TASK REQUIREMENTS. Please copy every line from the records below that contains the string "DGND".

MATERIAL FOR THE TASK.
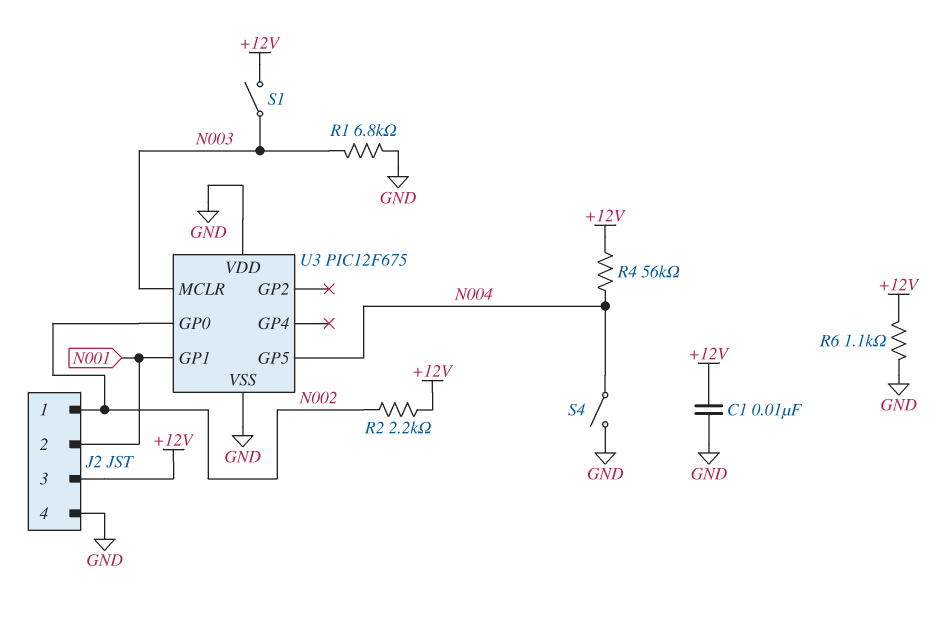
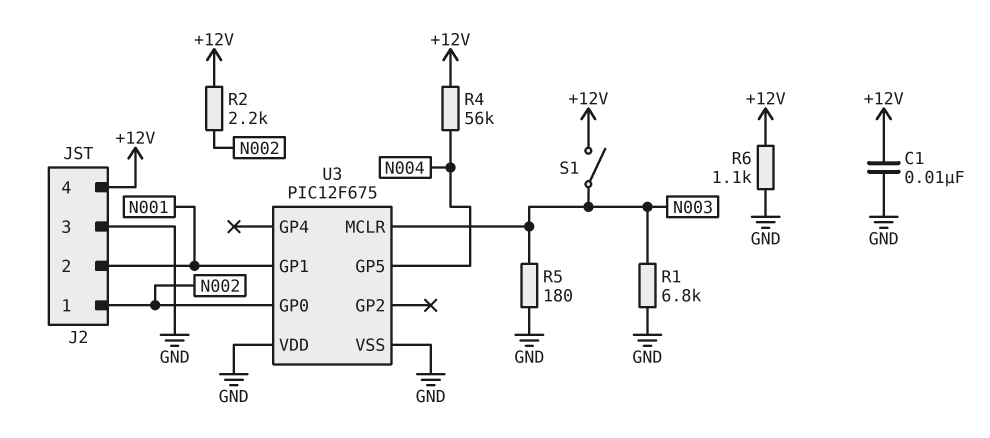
J2 pin 3: +12V -> GND
J2 pin 4: GND -> +12V
R5: none -> 180 (GND, N003)
S4: switch (GND, N004) -> none

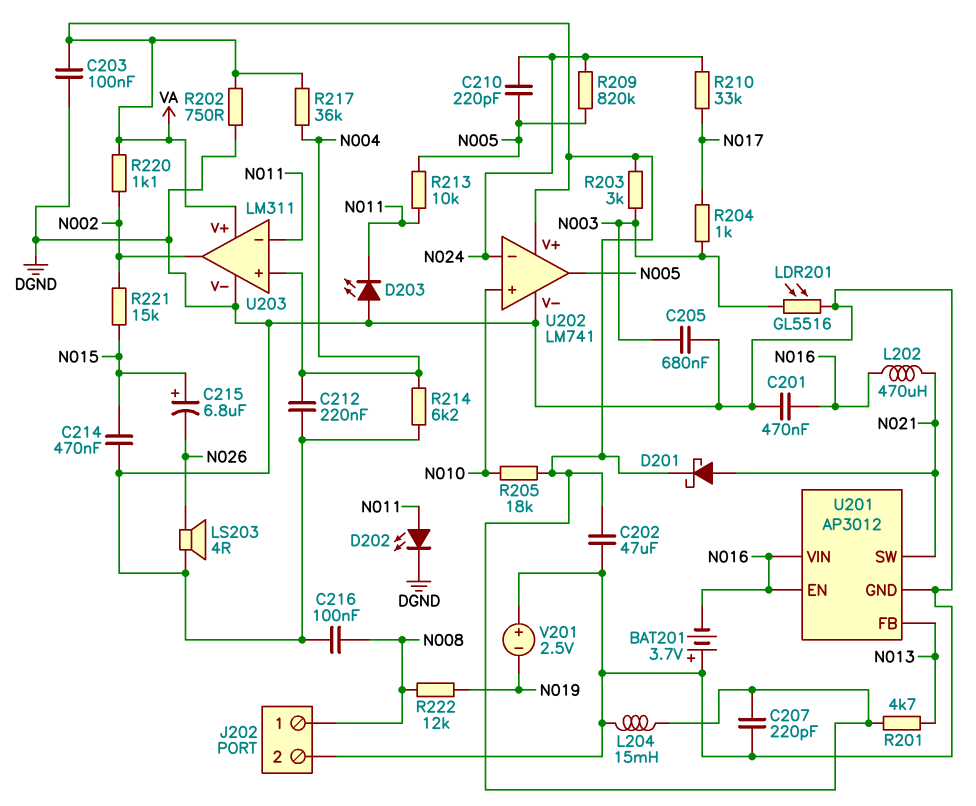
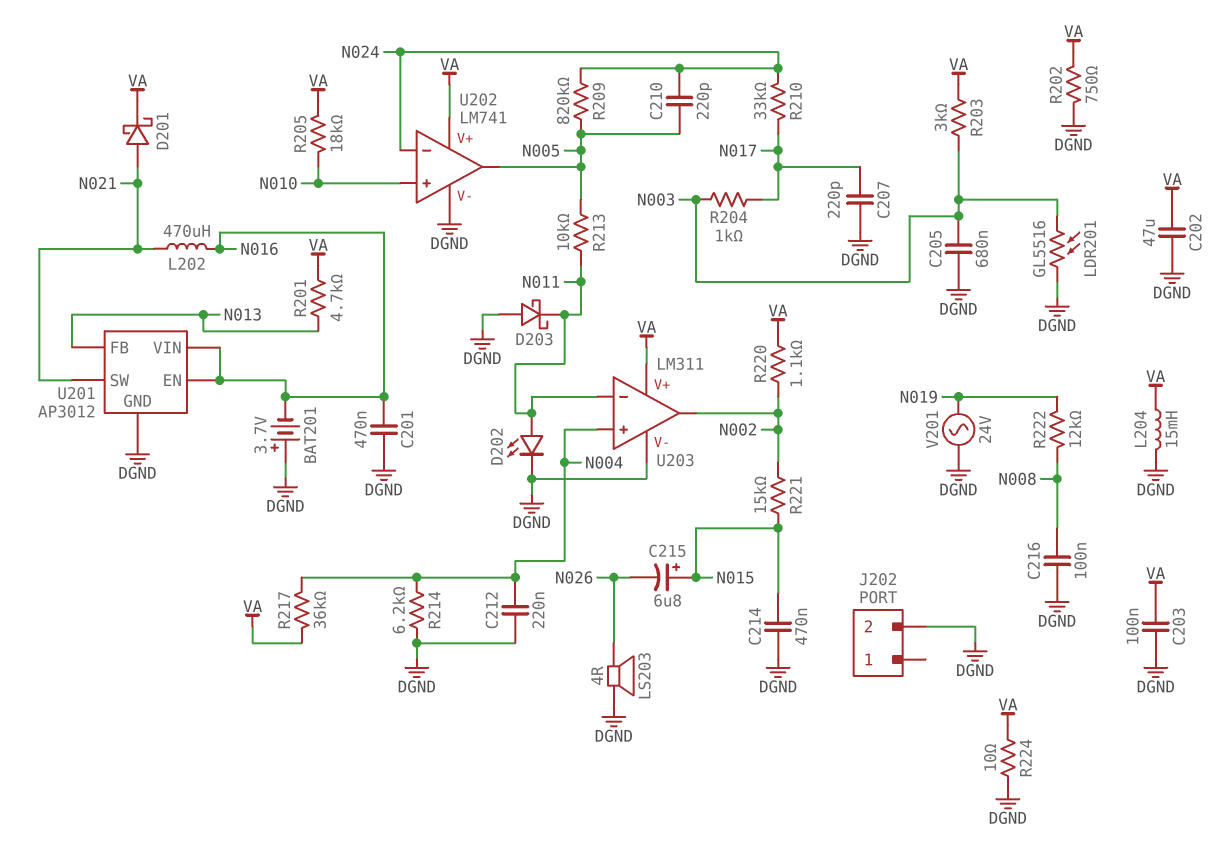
C207: 220pF (DGND, VA) -> 220pF (DGND, N017)
D203: LED (A DGND, K N011) -> schottky (A DGND, K N011)
J202 pin 1: N008 -> none
R224: none -> 10 (DGND, VA)
V201: 2.5V (plus DGND, minus N019) -> AC 24V (DGND, N019)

RESPONSE BOX.
C207: 220pF (DGND, VA) -> 220pF (DGND, N017)
D203: LED (A DGND, K N011) -> schottky (A DGND, K N011)
R224: none -> 10 (DGND, VA)
V201: 2.5V (plus DGND, minus N019) -> AC 24V (DGND, N019)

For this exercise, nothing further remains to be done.